== What to produce ==
Pictures stay out; please output the remaining data exactly.

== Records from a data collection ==
»»

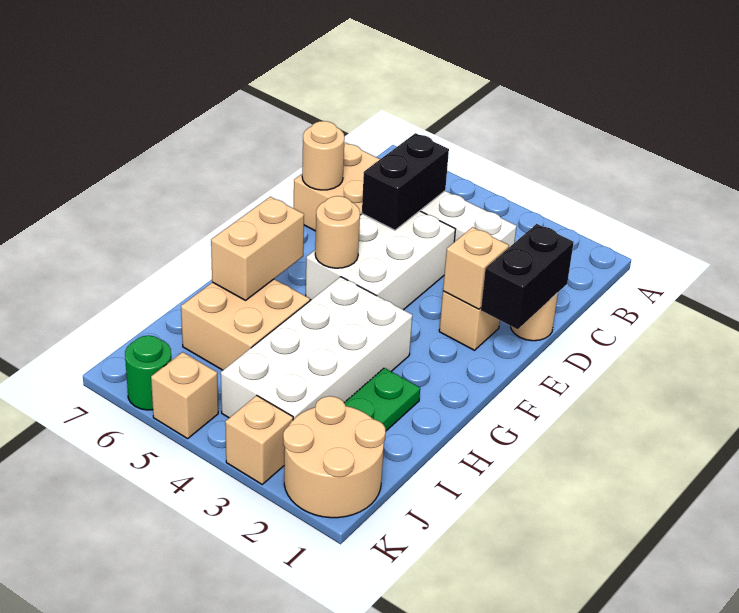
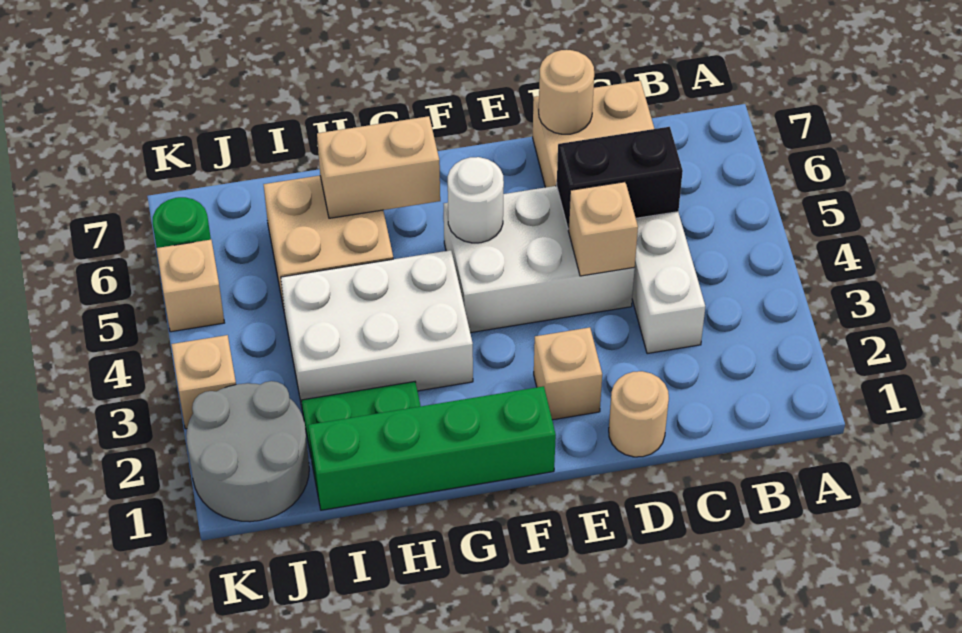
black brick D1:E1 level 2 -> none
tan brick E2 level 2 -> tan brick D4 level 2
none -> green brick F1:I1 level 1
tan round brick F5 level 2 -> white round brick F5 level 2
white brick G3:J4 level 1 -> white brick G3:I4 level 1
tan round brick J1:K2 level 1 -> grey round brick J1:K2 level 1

««

== Answer section ==
black brick D1:E1 level 2 -> none
tan brick E2 level 2 -> tan brick D4 level 2
none -> green brick F1:I1 level 1
tan round brick F5 level 2 -> white round brick F5 level 2
white brick G3:J4 level 1 -> white brick G3:I4 level 1
tan round brick J1:K2 level 1 -> grey round brick J1:K2 level 1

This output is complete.